[DATA FOR THIS EXERCISE]

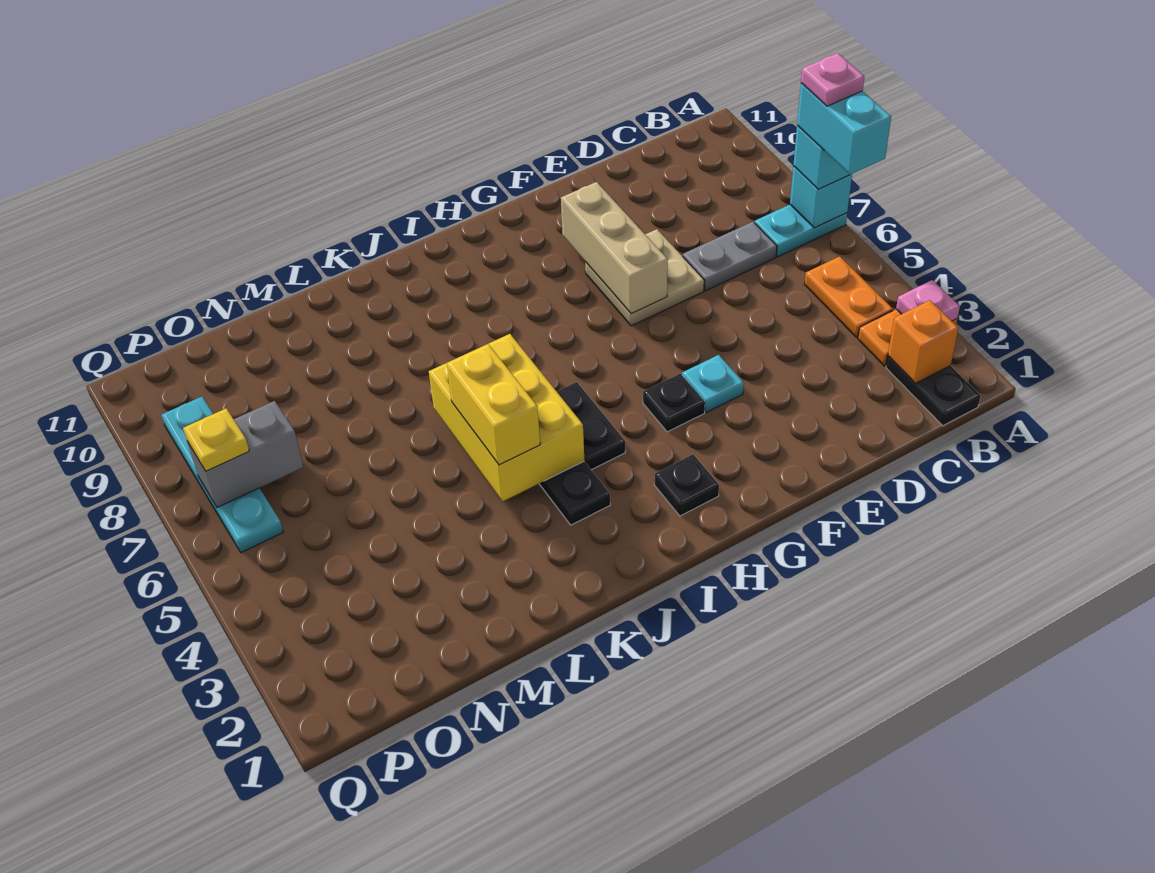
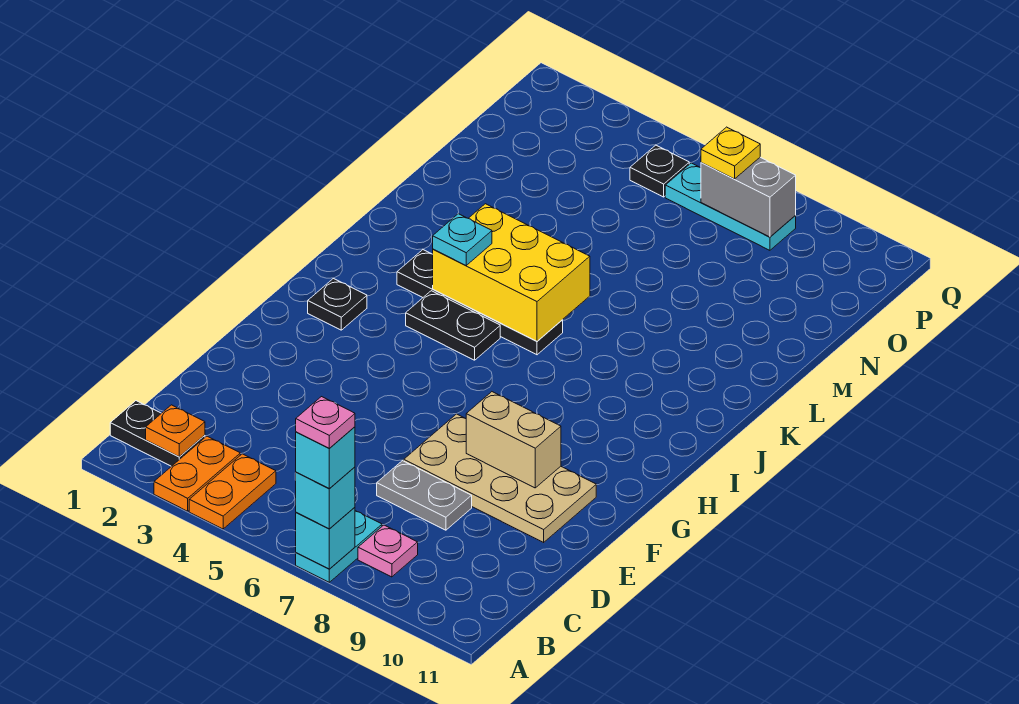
pink plate A3 level 2 -> pink plate B8 level 1
cyan brick A6:A7 level 4 -> cyan brick A7 level 4
orange brick B2 level 2 -> orange plate B2 level 2
orange plate B4:B5 level 1 -> orange plate A4:B4 level 1
grey plate C7:D7 level 1 -> grey plate D7:D8 level 1
tan plate E7:F8 level 1 -> tan plate E7:F10 level 1
cyan plate F4 level 1 -> cyan plate J4 level 3
tan brick F7:F9 level 2 -> tan brick F8:F9 level 2
black plate G4 level 1 -> black plate P5 level 1
yellow brick K4:K5 level 3 -> none
grey brick O7:P7 level 2 -> grey brick P7:P8 level 2
cyan plate P6:P9 level 1 -> cyan plate P6:P8 level 1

[TASK] All lines of the material that contain the string "grey" are to be copied.

[RESULT OF THIS TASK]
grey plate C7:D7 level 1 -> grey plate D7:D8 level 1
grey brick O7:P7 level 2 -> grey brick P7:P8 level 2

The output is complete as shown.